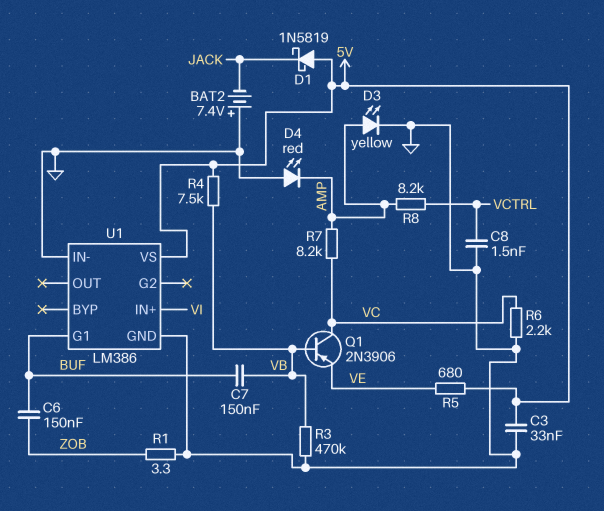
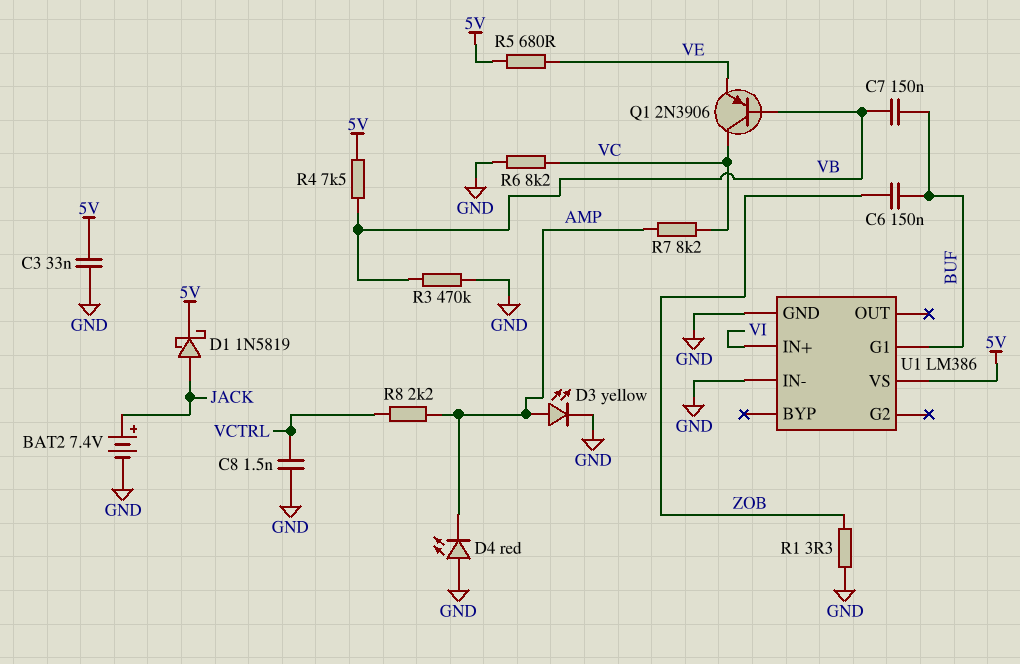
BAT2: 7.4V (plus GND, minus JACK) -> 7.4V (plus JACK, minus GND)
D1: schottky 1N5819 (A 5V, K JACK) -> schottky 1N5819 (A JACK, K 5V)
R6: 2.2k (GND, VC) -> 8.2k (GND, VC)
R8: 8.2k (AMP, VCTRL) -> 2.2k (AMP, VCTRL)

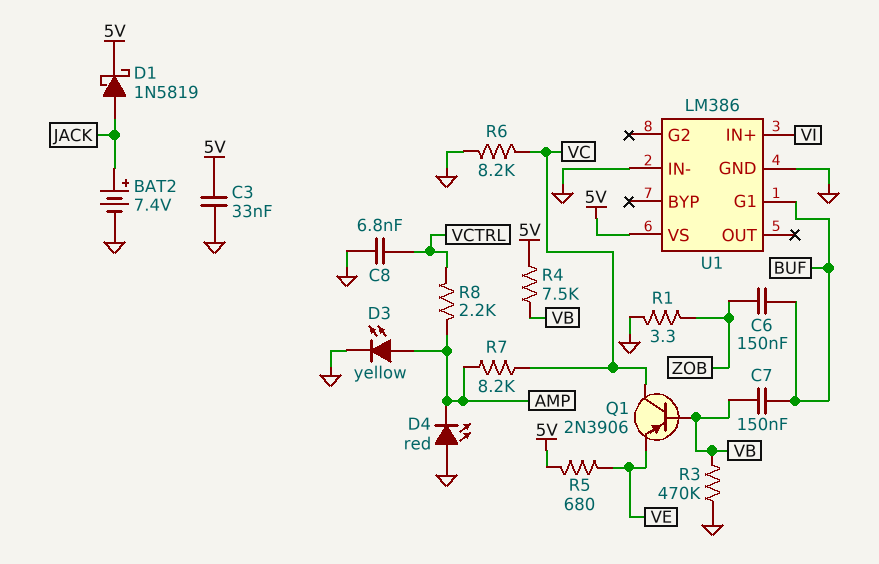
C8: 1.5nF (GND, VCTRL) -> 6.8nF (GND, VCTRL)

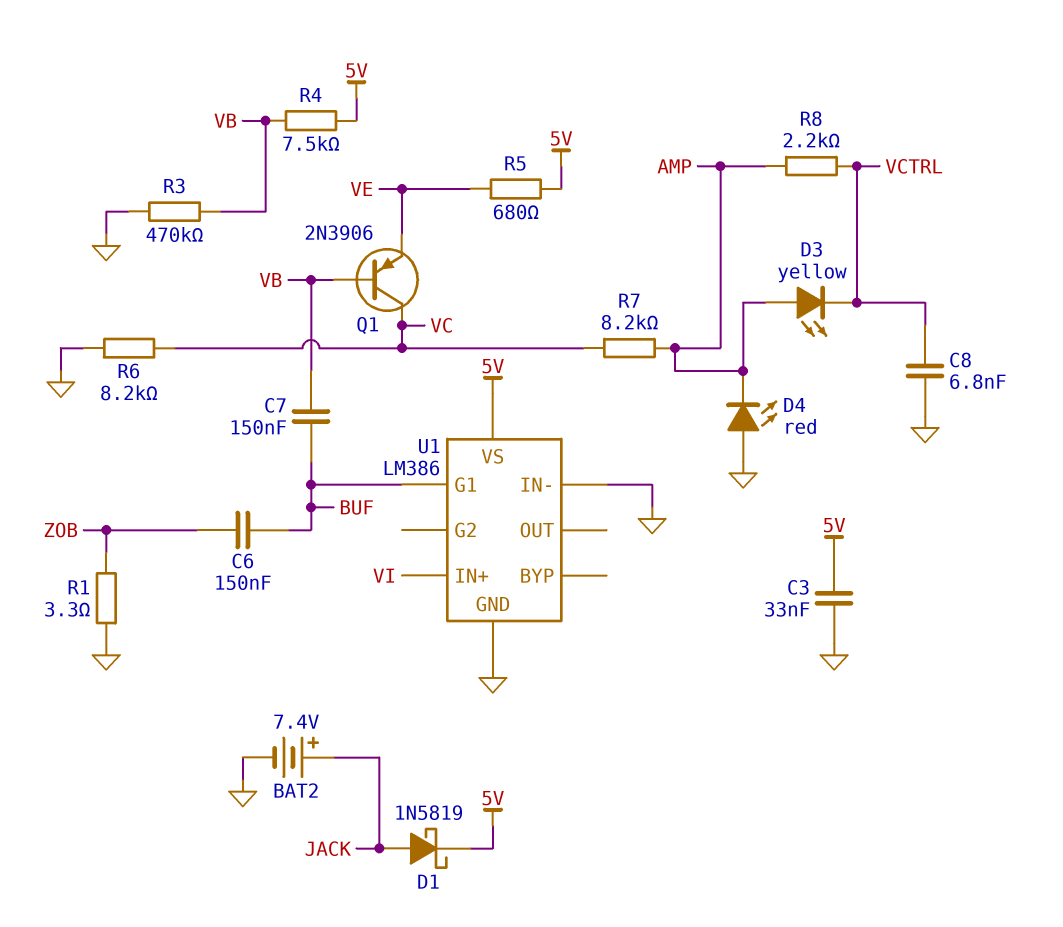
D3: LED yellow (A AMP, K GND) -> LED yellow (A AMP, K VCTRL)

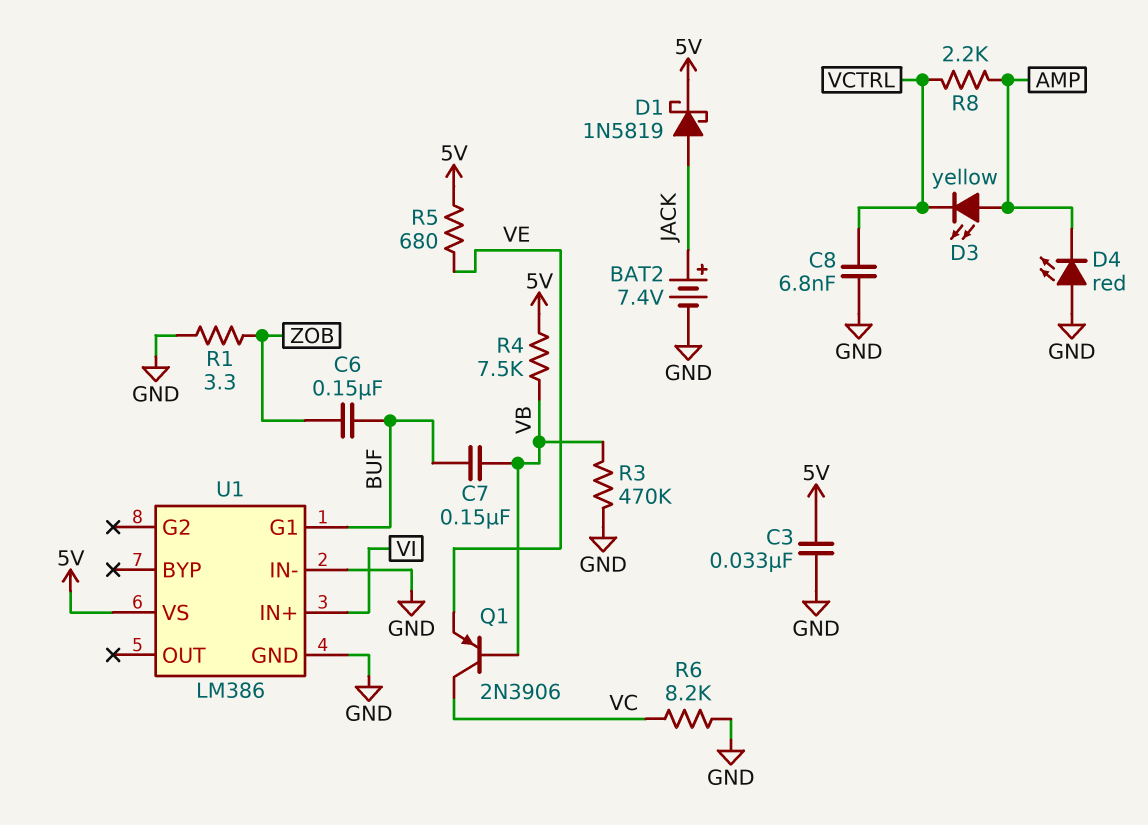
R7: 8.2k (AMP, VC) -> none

○ ○ ○ ○

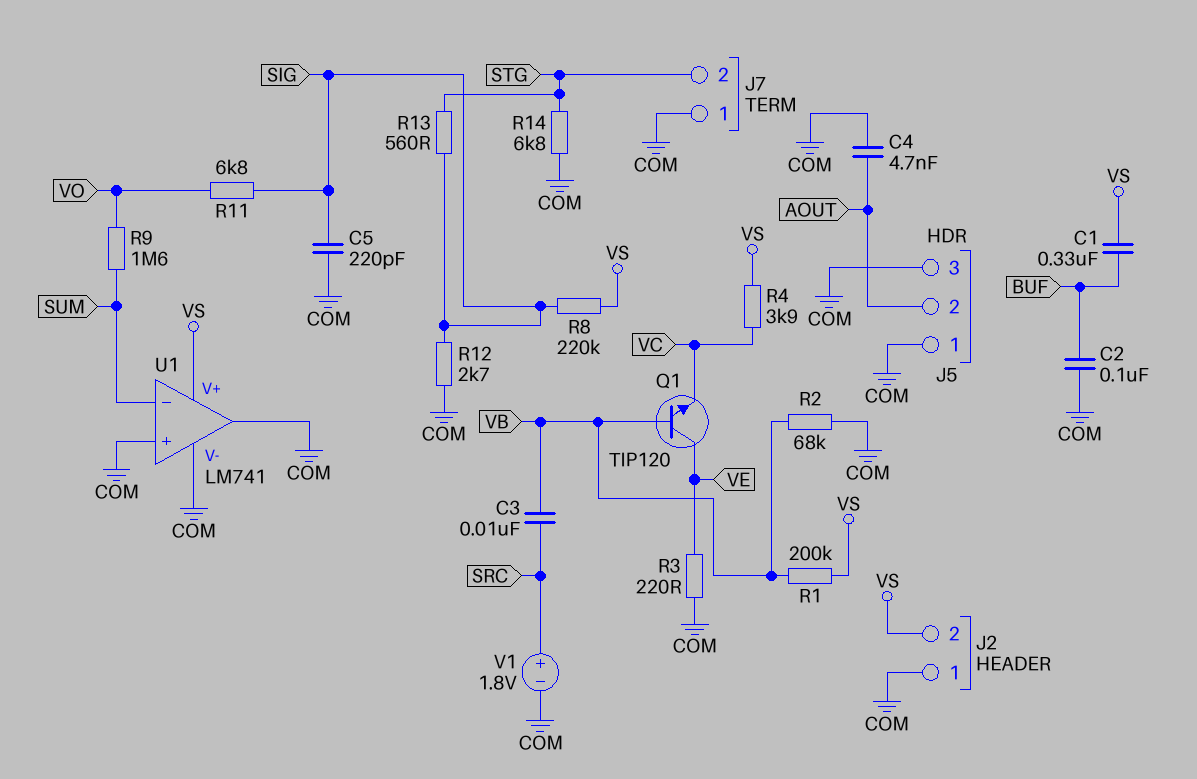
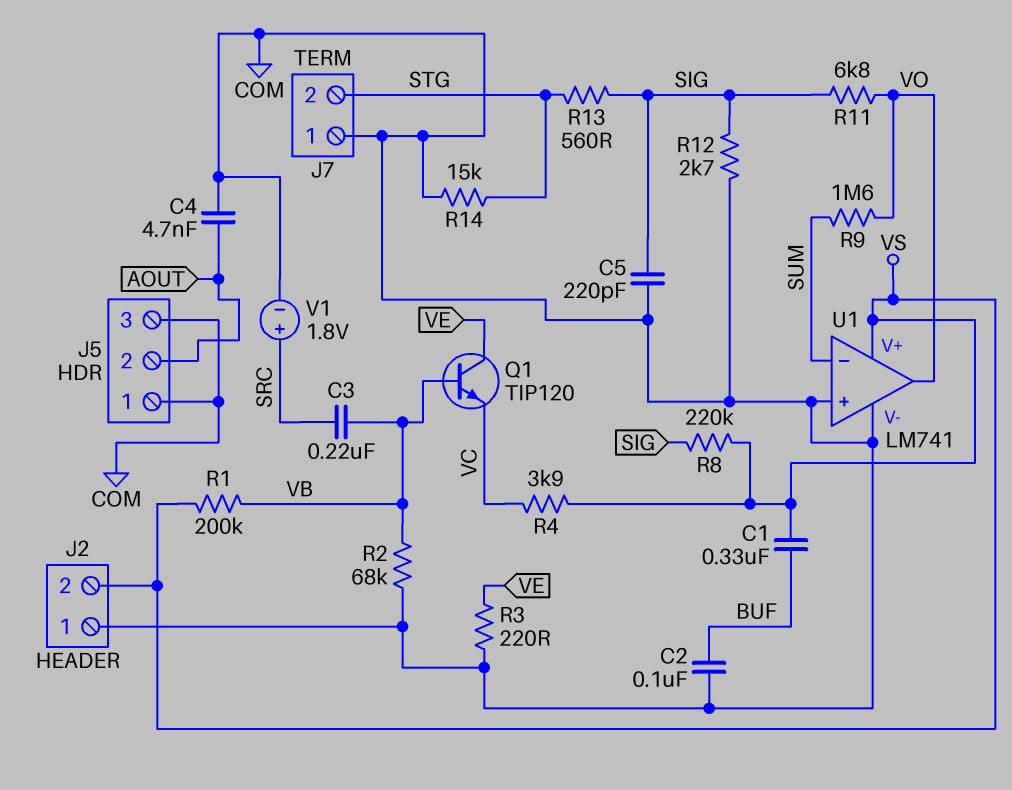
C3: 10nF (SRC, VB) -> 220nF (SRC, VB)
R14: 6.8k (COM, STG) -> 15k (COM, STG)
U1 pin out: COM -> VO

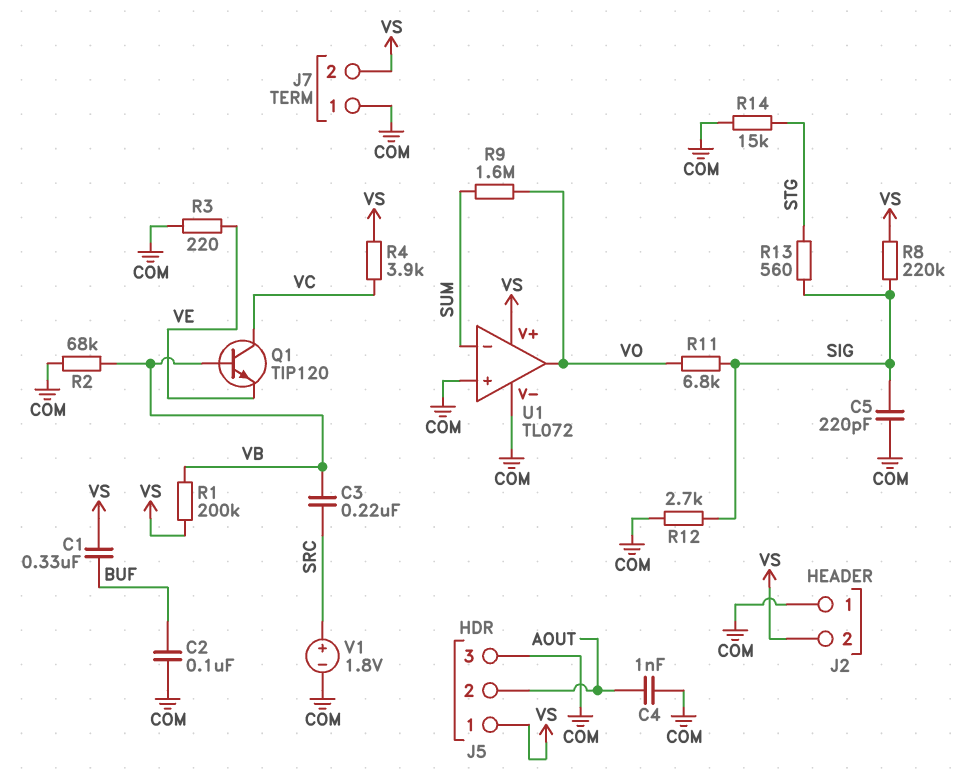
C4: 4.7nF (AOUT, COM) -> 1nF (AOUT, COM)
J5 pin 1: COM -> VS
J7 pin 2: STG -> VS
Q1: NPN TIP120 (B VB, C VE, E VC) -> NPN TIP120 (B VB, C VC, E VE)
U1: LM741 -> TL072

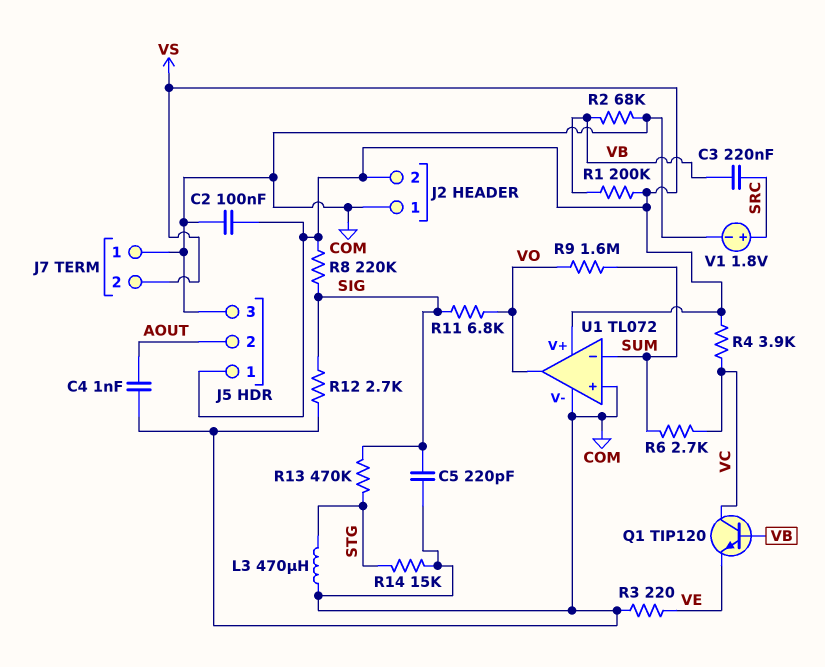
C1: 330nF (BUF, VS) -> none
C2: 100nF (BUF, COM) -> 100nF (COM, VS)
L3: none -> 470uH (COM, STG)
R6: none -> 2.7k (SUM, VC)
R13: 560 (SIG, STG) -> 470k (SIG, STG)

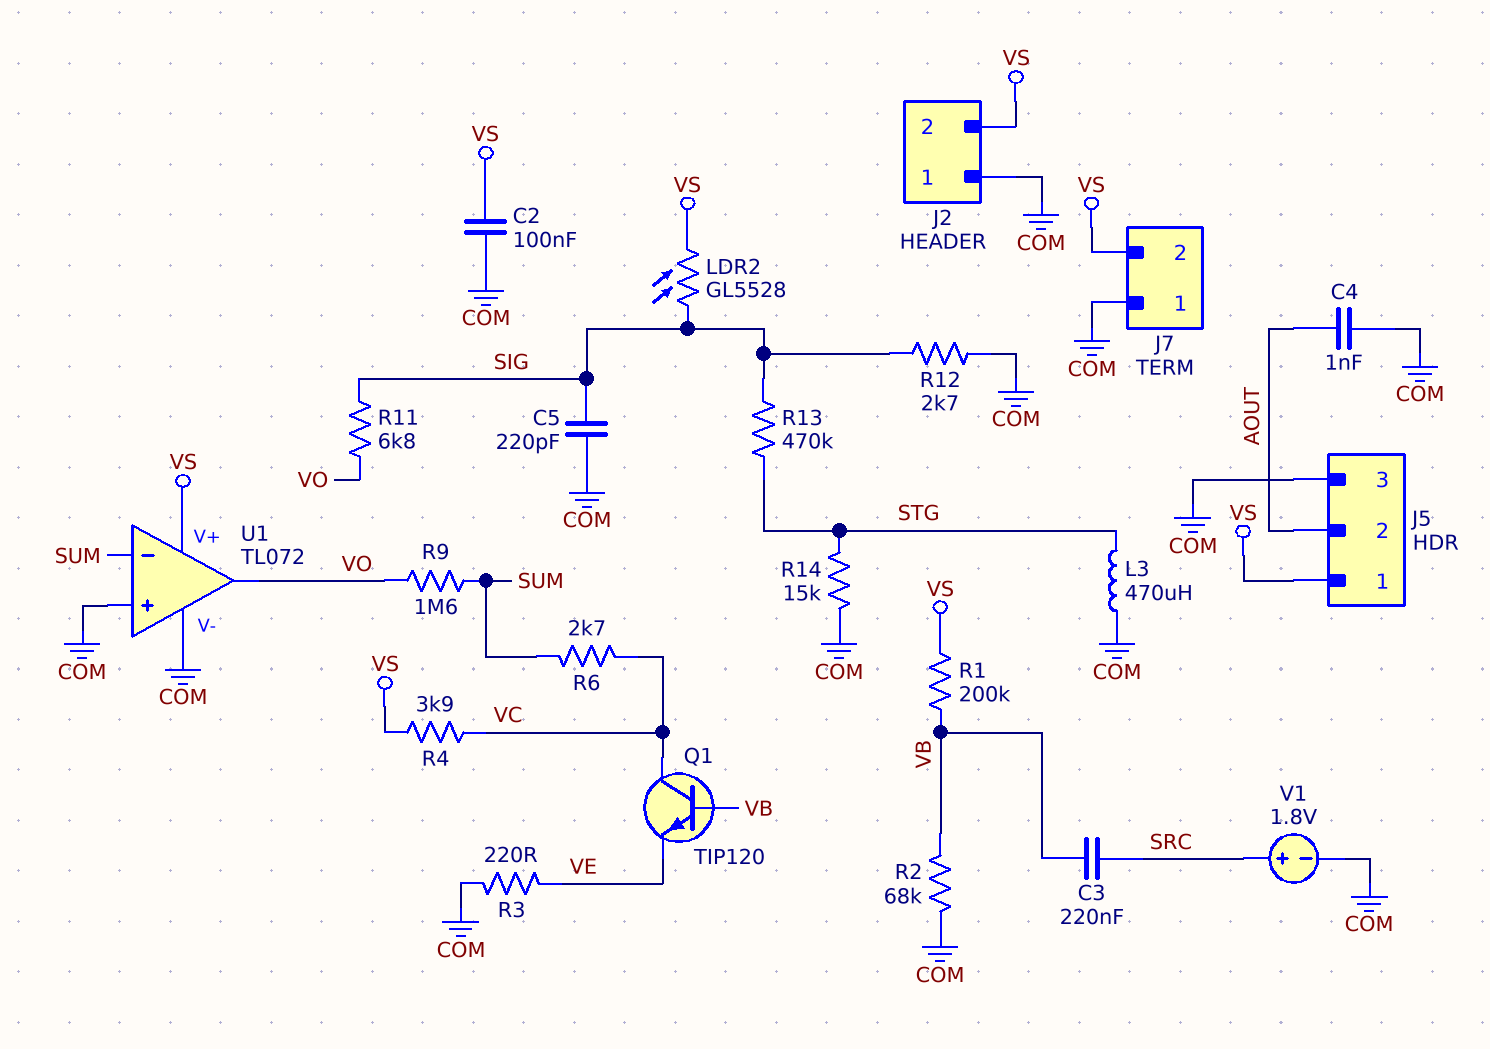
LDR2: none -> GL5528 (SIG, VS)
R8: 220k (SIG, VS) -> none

○ ○ ○ ○

▸ **WORK TASK**
Start with the line above containing "BAT2: 7.4V (plus" and end with the line containing "R7: 8.2k (AMP, VC) -> none". Set down that stretch exactly, without any pictures.

▸ **EXERCISE OUTPUT**
BAT2: 7.4V (plus GND, minus JACK) -> 7.4V (plus JACK, minus GND)
D1: schottky 1N5819 (A 5V, K JACK) -> schottky 1N5819 (A JACK, K 5V)
R6: 2.2k (GND, VC) -> 8.2k (GND, VC)
R8: 8.2k (AMP, VCTRL) -> 2.2k (AMP, VCTRL)

C8: 1.5nF (GND, VCTRL) -> 6.8nF (GND, VCTRL)

D3: LED yellow (A AMP, K GND) -> LED yellow (A AMP, K VCTRL)

R7: 8.2k (AMP, VC) -> none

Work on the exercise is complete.